• [Input data]:

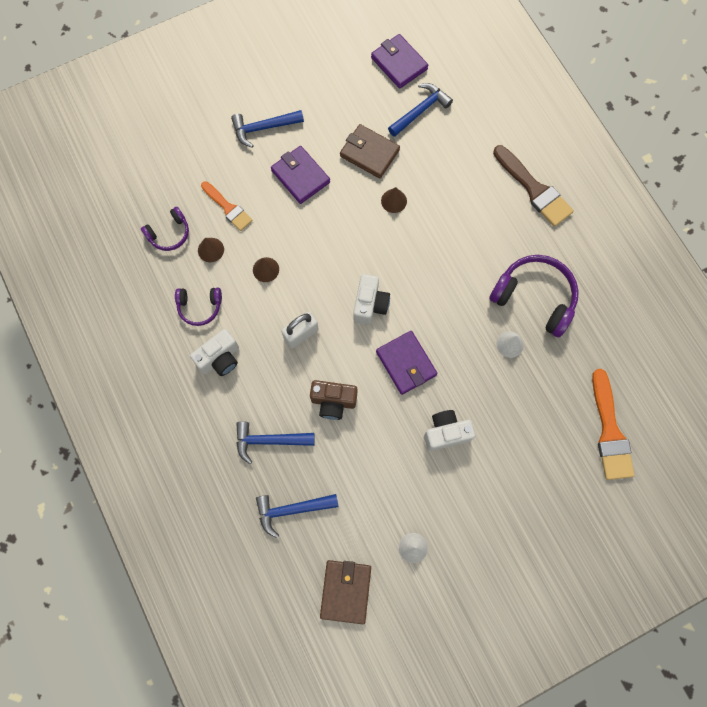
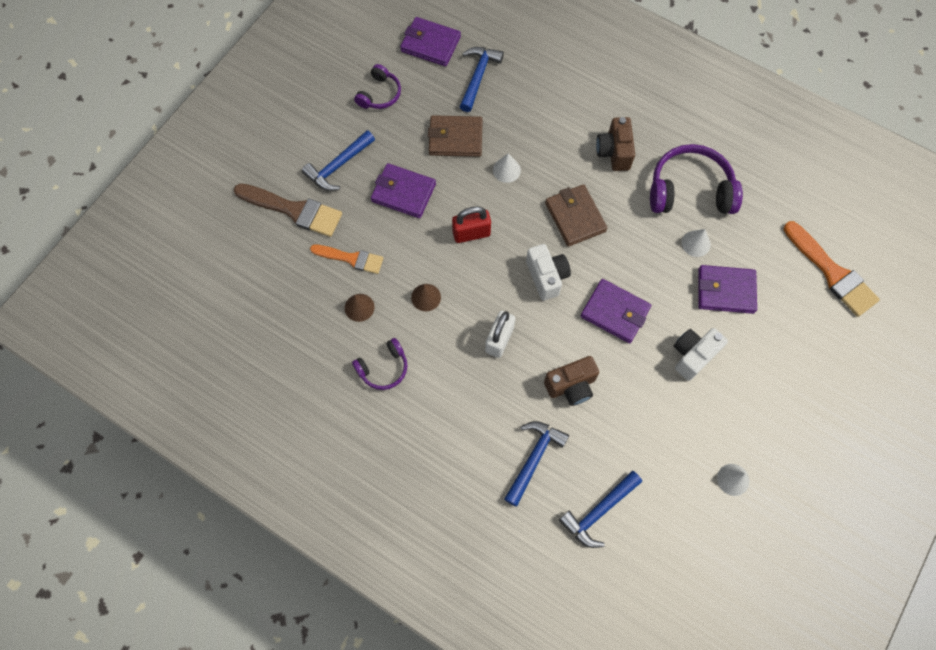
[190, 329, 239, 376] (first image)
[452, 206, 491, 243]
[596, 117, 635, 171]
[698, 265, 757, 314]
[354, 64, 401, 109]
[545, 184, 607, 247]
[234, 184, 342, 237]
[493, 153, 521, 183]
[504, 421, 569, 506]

• [What is expected]:
All lines from the one with "[698, 265, 757, 314]" through the end of the records need to be copied exactly, and no other lines.

• [Result]:
[698, 265, 757, 314]
[354, 64, 401, 109]
[545, 184, 607, 247]
[234, 184, 342, 237]
[493, 153, 521, 183]
[504, 421, 569, 506]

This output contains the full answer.